§ Problem:
I'd like every entry returned exactly as it is, with the images left out.

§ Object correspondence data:
- - -
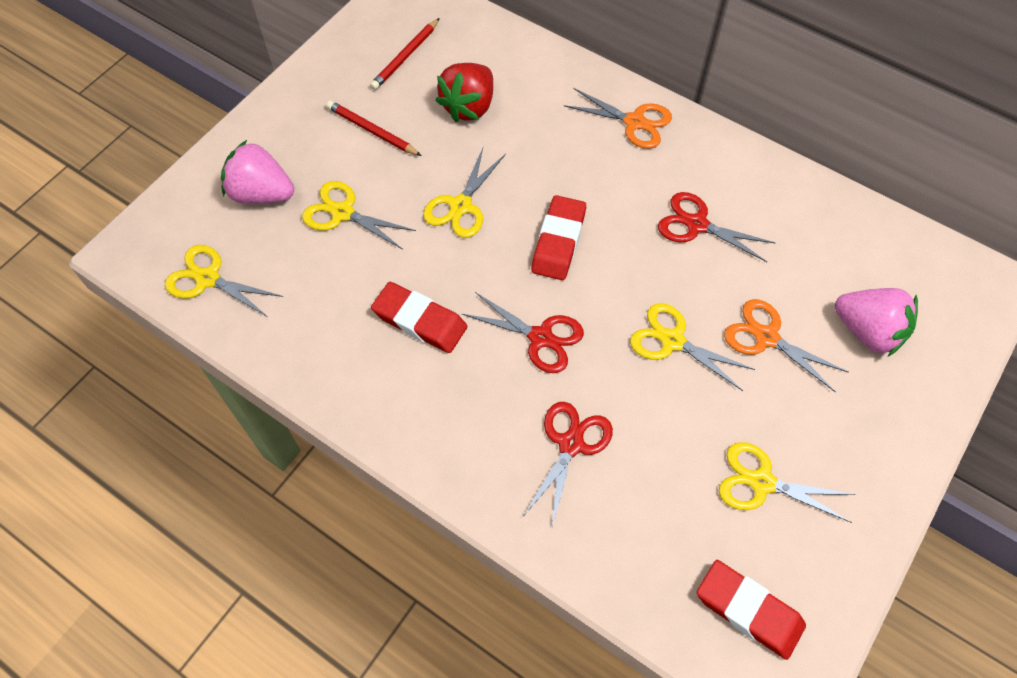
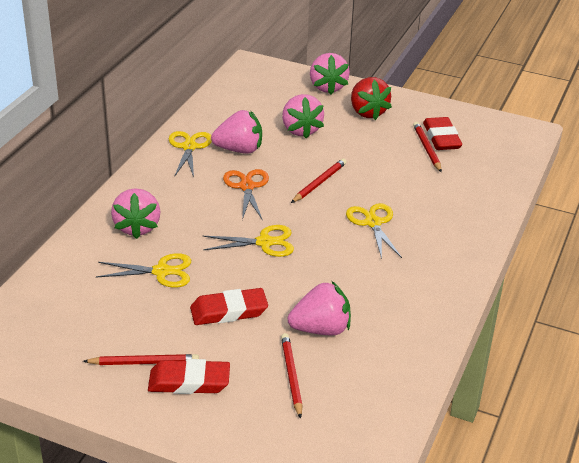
orange scissors: 2 -> 1
pink strawberry: 2 -> 5
red pencil: 2 -> 4
red scissors: 3 -> 0
yellow scissors: 5 -> 4

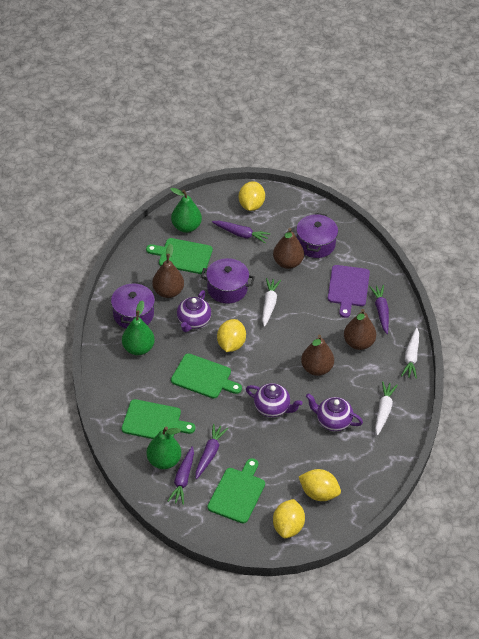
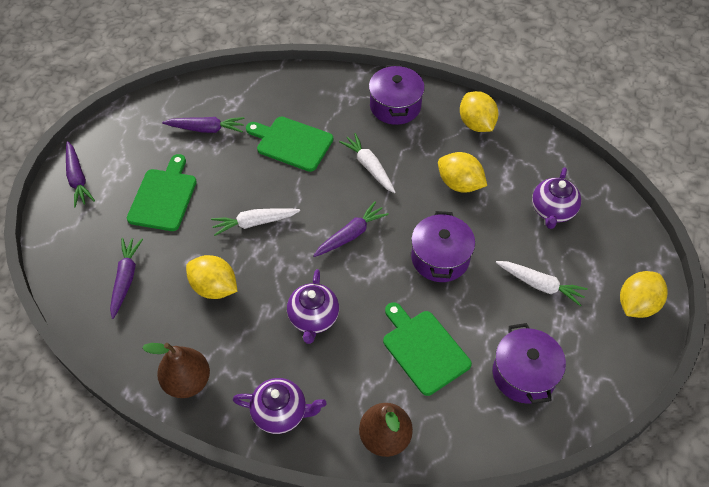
brown pear: 4 -> 2
green cutting board: 4 -> 3
green pear: 3 -> 0
purple cutting board: 1 -> 0

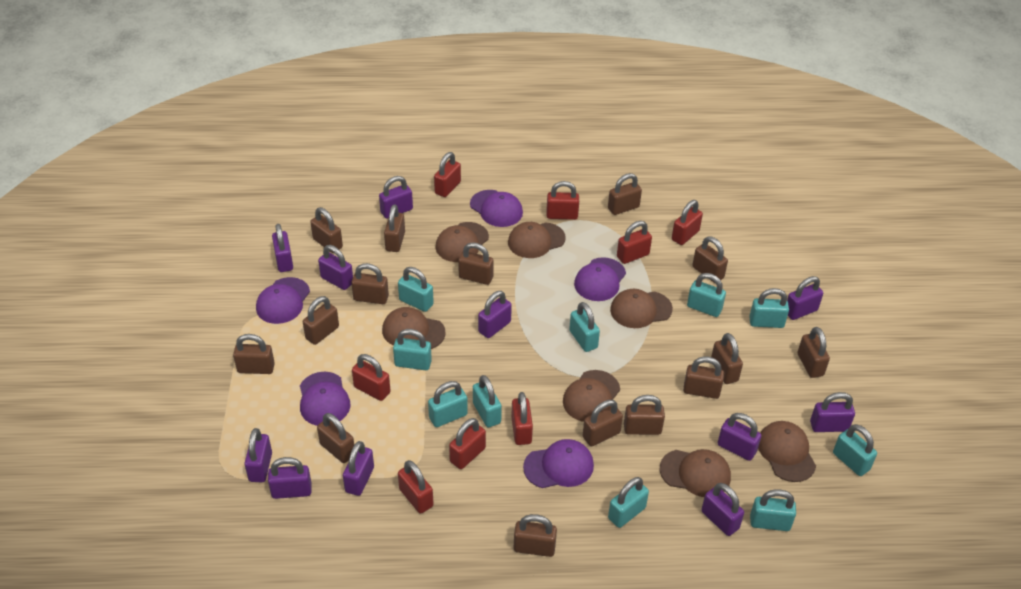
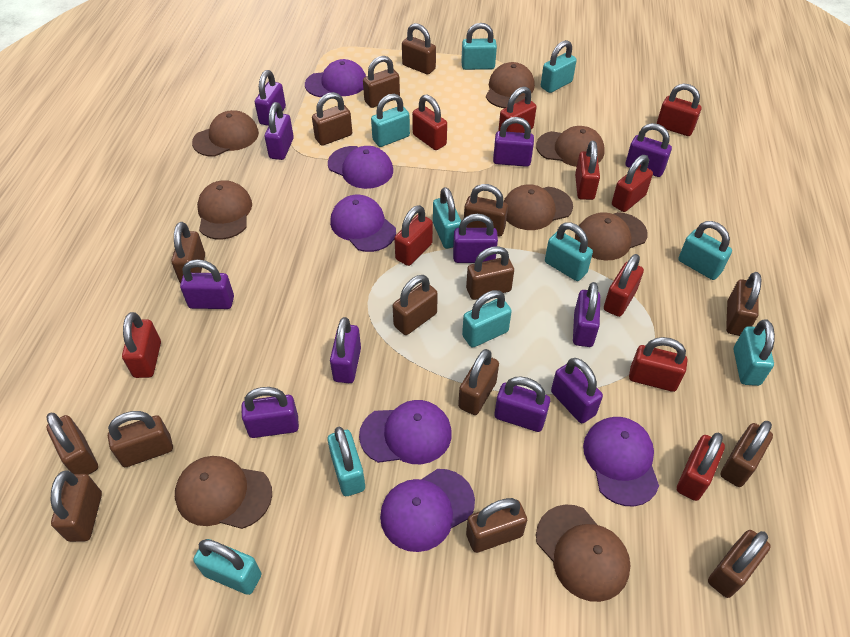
brown cap: 7 -> 8
purple cap: 5 -> 6
red padlock: 8 -> 10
- - -
§ Written reply:
orange scissors: 2 -> 1
pink strawberry: 2 -> 5
red pencil: 2 -> 4
red scissors: 3 -> 0
yellow scissors: 5 -> 4

brown pear: 4 -> 2
green cutting board: 4 -> 3
green pear: 3 -> 0
purple cutting board: 1 -> 0

brown cap: 7 -> 8
purple cap: 5 -> 6
red padlock: 8 -> 10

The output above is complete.